= Brief =
Repeat the records below exactly as they appear, leaving out any pictures.

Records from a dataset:
_____

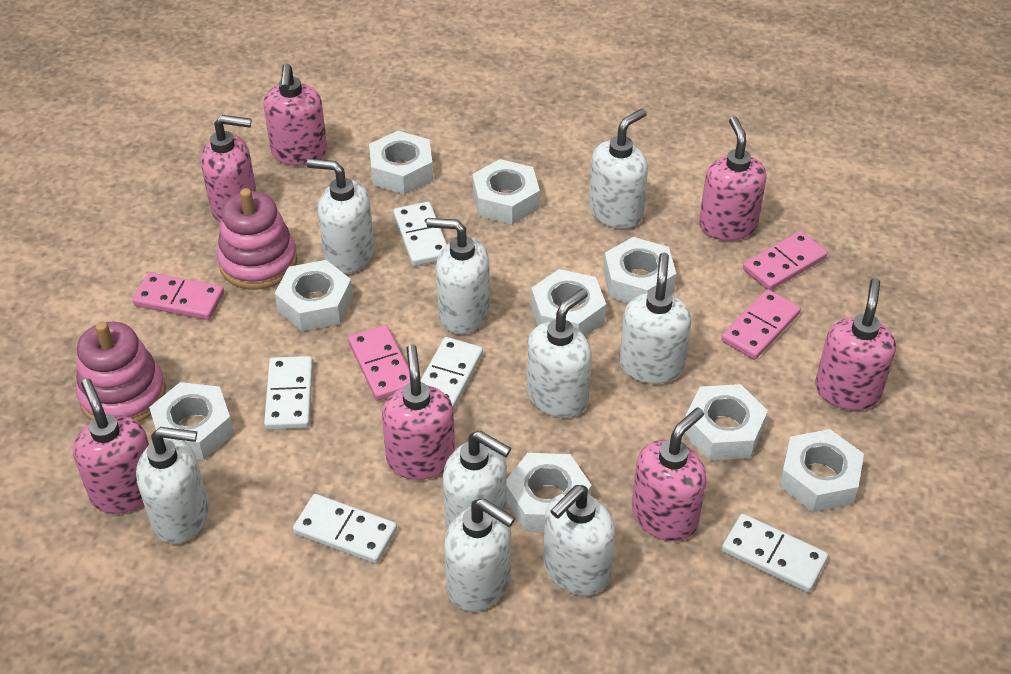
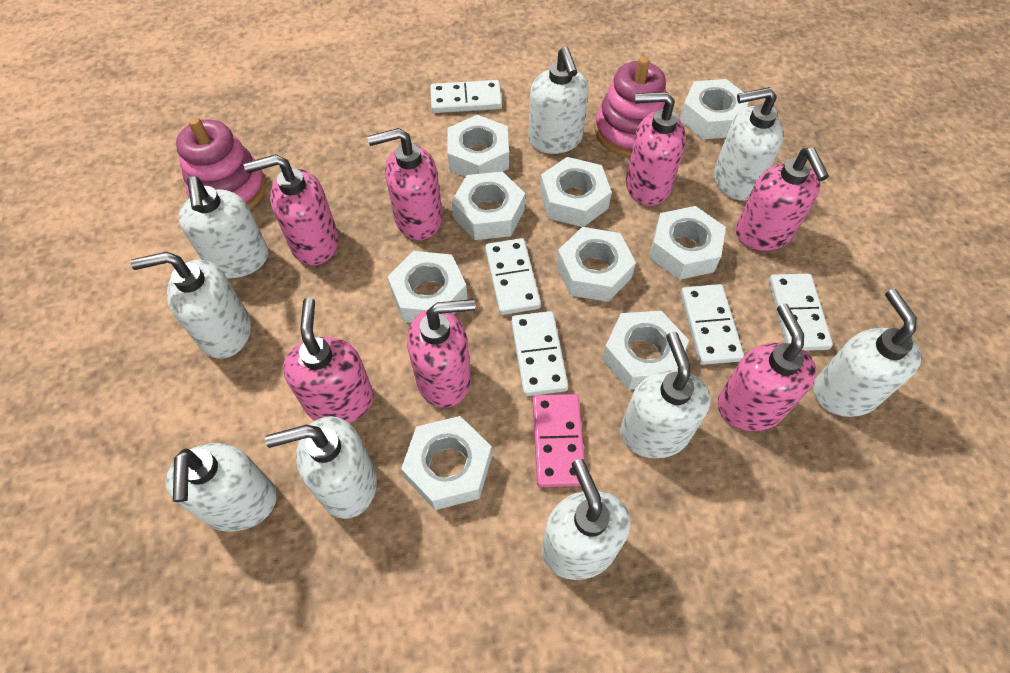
pink domino: 4 -> 1

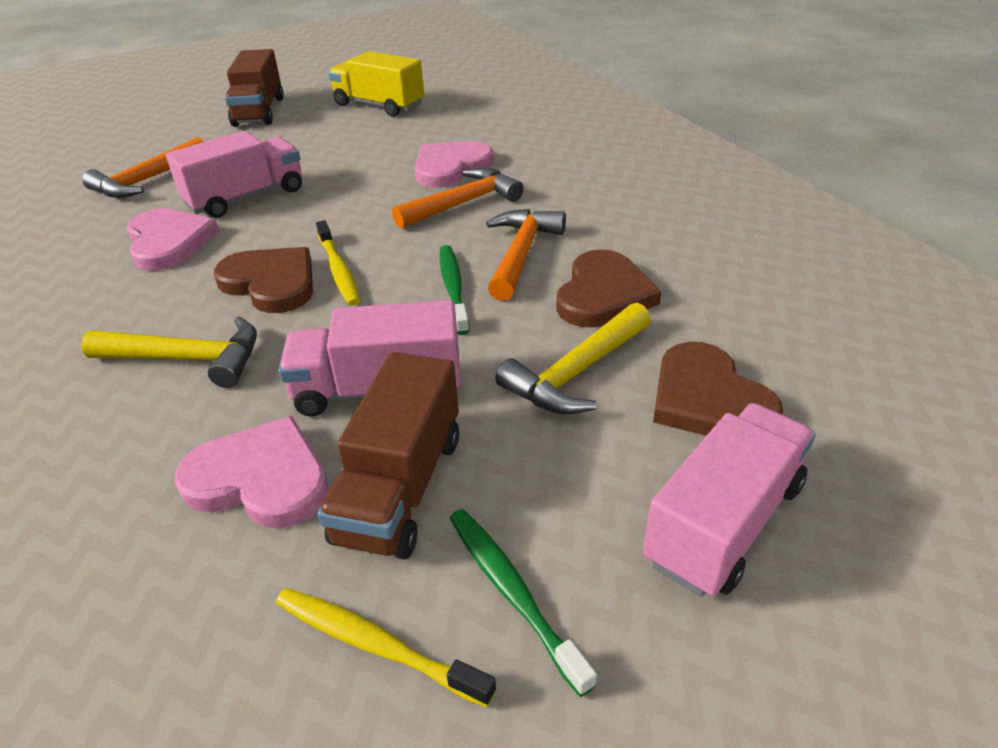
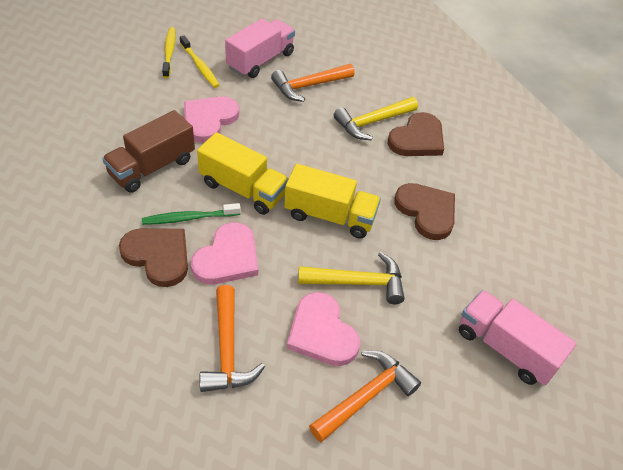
brown truck: 2 -> 1
green toothbrush: 2 -> 1
pink truck: 3 -> 2
yellow truck: 1 -> 2

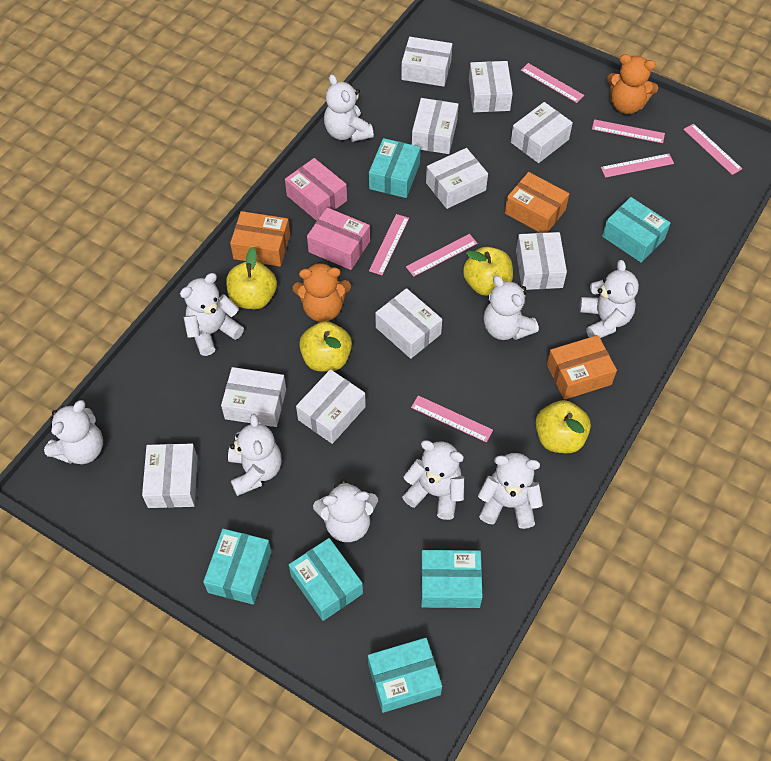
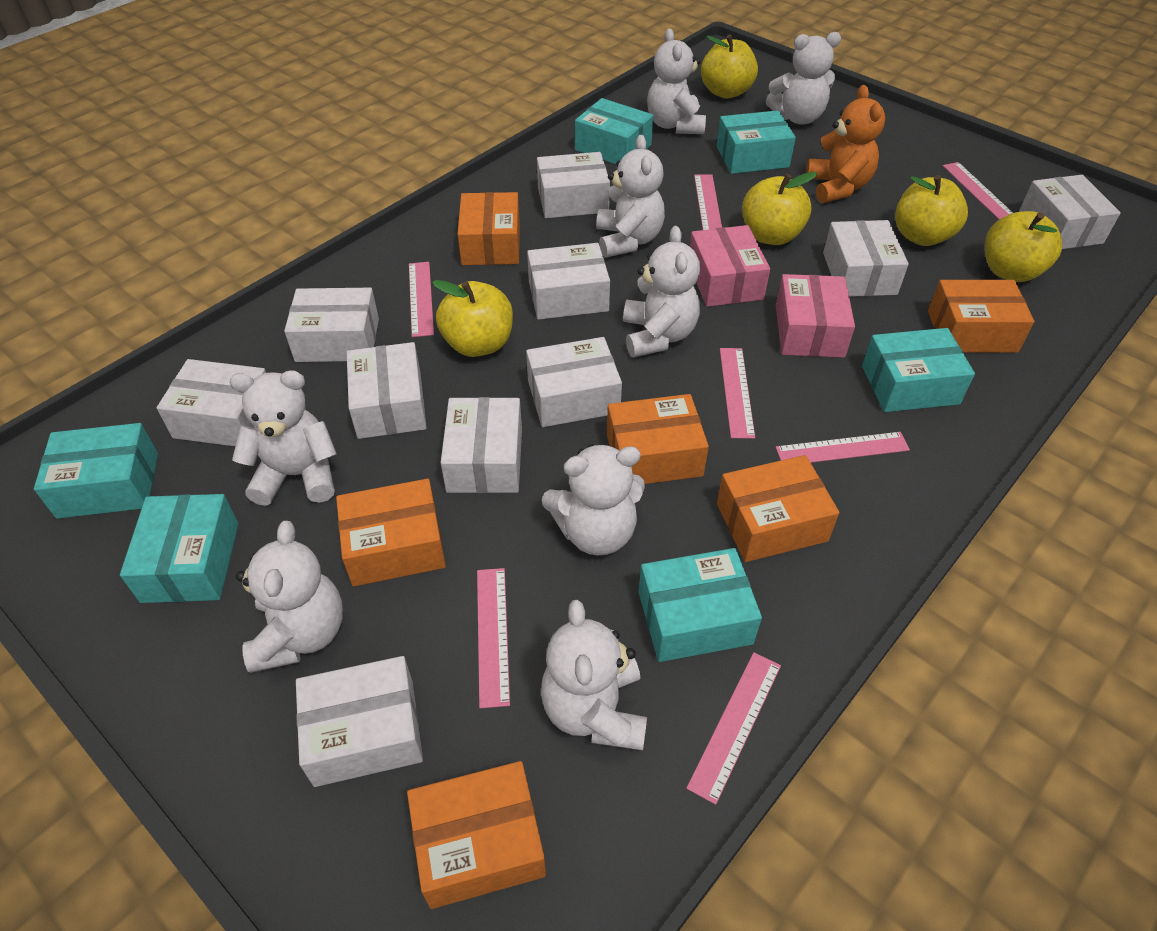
orange box: 3 -> 6
orange teddy bear: 2 -> 1
white teddy bear: 9 -> 8
yellow apple: 4 -> 5

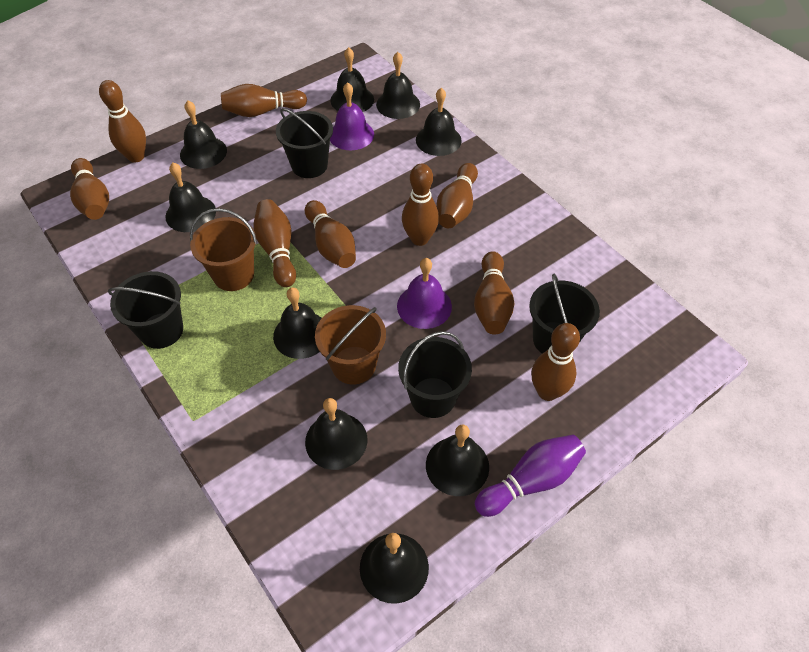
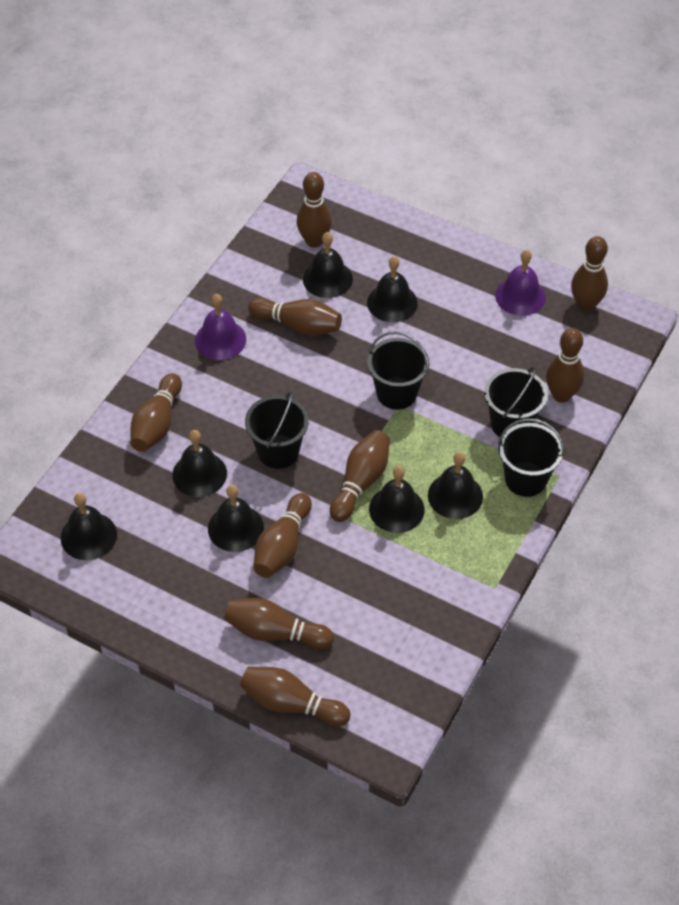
black bell: 9 -> 7
brown bucket: 2 -> 0
purple bowling pin: 1 -> 0

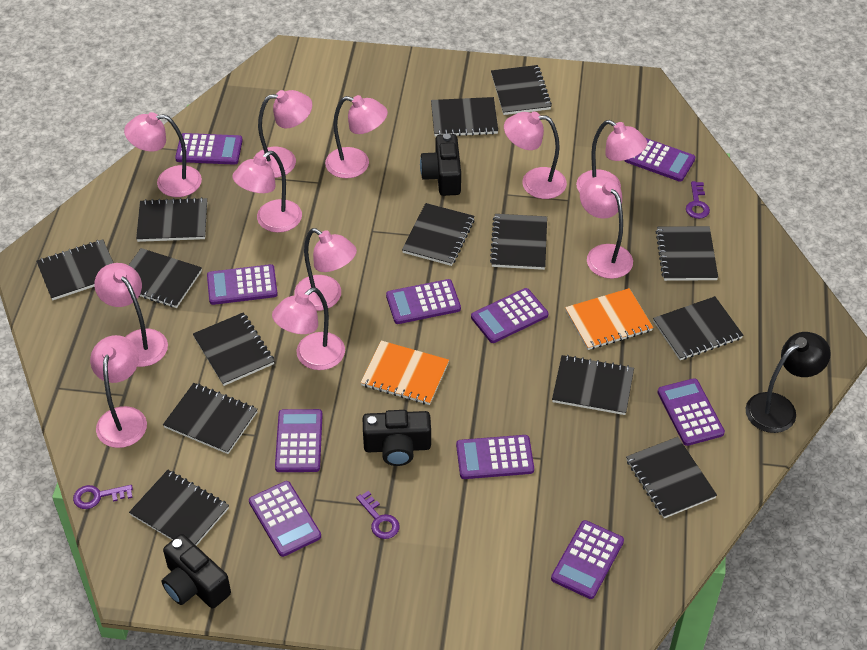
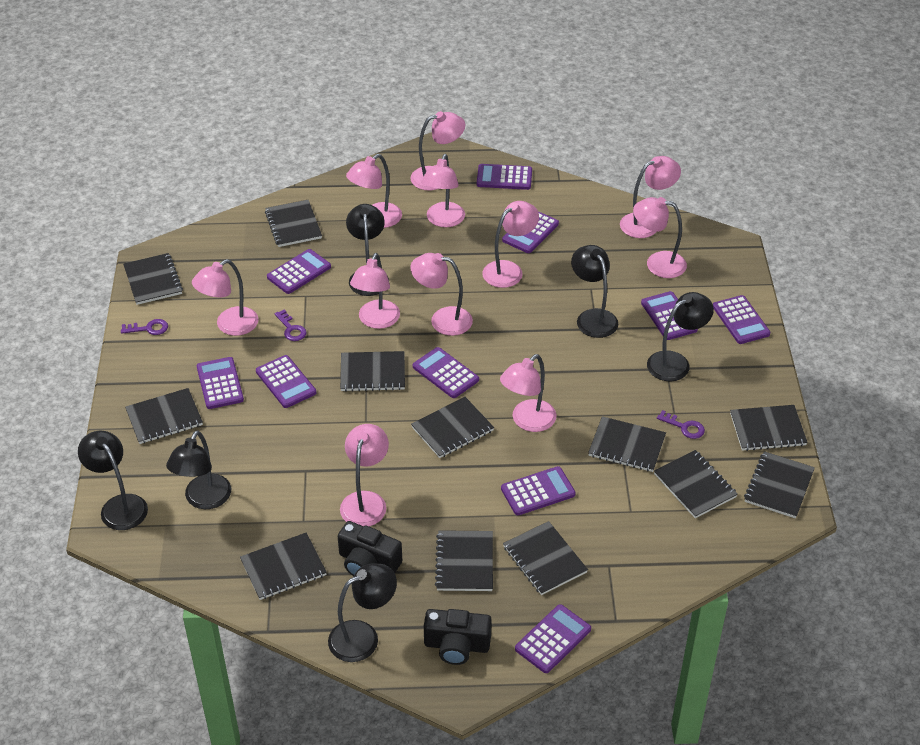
black camera: 3 -> 2
black lamp: 1 -> 6
black notebook: 14 -> 12
orange notebook: 2 -> 0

_____

= Response =
pink domino: 4 -> 1

brown truck: 2 -> 1
green toothbrush: 2 -> 1
pink truck: 3 -> 2
yellow truck: 1 -> 2

orange box: 3 -> 6
orange teddy bear: 2 -> 1
white teddy bear: 9 -> 8
yellow apple: 4 -> 5

black bell: 9 -> 7
brown bucket: 2 -> 0
purple bowling pin: 1 -> 0

black camera: 3 -> 2
black lamp: 1 -> 6
black notebook: 14 -> 12
orange notebook: 2 -> 0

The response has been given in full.